Materials provided:
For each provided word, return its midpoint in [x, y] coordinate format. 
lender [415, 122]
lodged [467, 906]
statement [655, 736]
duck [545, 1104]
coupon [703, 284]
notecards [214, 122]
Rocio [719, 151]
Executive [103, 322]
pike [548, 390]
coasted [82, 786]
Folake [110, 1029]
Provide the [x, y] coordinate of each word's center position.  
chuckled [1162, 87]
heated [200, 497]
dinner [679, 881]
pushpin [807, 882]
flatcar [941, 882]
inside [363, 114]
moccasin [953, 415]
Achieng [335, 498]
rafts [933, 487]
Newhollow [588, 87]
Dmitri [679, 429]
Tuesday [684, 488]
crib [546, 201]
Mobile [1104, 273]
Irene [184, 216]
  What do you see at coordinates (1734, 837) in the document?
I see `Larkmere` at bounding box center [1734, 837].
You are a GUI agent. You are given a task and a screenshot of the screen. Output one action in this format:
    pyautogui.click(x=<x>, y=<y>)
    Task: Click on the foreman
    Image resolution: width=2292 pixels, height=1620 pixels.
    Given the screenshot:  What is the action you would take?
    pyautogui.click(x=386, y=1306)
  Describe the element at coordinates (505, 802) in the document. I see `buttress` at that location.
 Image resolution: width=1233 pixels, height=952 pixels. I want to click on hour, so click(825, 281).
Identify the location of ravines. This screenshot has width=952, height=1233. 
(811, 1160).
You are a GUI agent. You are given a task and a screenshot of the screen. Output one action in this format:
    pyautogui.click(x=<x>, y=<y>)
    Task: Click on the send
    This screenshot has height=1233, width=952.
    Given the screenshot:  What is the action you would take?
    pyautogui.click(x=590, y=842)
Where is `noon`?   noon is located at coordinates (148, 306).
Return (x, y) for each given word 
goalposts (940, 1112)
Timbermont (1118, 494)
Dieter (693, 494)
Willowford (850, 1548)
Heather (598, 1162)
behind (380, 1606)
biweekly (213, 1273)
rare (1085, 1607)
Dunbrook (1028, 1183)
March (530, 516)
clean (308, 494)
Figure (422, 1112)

What you need to do:
Copy the data above line for line, leaving every character unchanged.

Answer:
For each provided word, return its midpoint in [x, y] coordinate format. 
lender [415, 122]
lodged [467, 906]
statement [655, 736]
duck [545, 1104]
coupon [703, 284]
notecards [214, 122]
Rocio [719, 151]
Executive [103, 322]
pike [548, 390]
coasted [82, 786]
Folake [110, 1029]
Provide the [x, y] coordinate of each word's center position.  
chuckled [1162, 87]
heated [200, 497]
dinner [679, 881]
pushpin [807, 882]
flatcar [941, 882]
inside [363, 114]
moccasin [953, 415]
Achieng [335, 498]
rafts [933, 487]
Newhollow [588, 87]
Dmitri [679, 429]
Tuesday [684, 488]
crib [546, 201]
Mobile [1104, 273]
Irene [184, 216]
  What do you see at coordinates (1734, 837) in the document?
I see `Larkmere` at bounding box center [1734, 837].
You are a GUI agent. You are given a task and a screenshot of the screen. Output one action in this format:
    pyautogui.click(x=<x>, y=<y>)
    Task: Click on the foreman
    Image resolution: width=2292 pixels, height=1620 pixels.
    Given the screenshot:  What is the action you would take?
    pyautogui.click(x=386, y=1306)
  Describe the element at coordinates (505, 802) in the document. I see `buttress` at that location.
 Image resolution: width=1233 pixels, height=952 pixels. I want to click on hour, so click(825, 281).
Identify the location of ravines. This screenshot has width=952, height=1233. 
(811, 1160).
You are a GUI agent. You are given a task and a screenshot of the screen. Output one action in this format:
    pyautogui.click(x=<x>, y=<y>)
    Task: Click on the send
    This screenshot has height=1233, width=952.
    Given the screenshot:  What is the action you would take?
    pyautogui.click(x=590, y=842)
Where is `noon`?   noon is located at coordinates (148, 306).
Return (x, y) for each given word 
goalposts (940, 1112)
Timbermont (1118, 494)
Dieter (693, 494)
Willowford (850, 1548)
Heather (598, 1162)
behind (380, 1606)
biweekly (213, 1273)
rare (1085, 1607)
Dunbrook (1028, 1183)
March (530, 516)
clean (308, 494)
Figure (422, 1112)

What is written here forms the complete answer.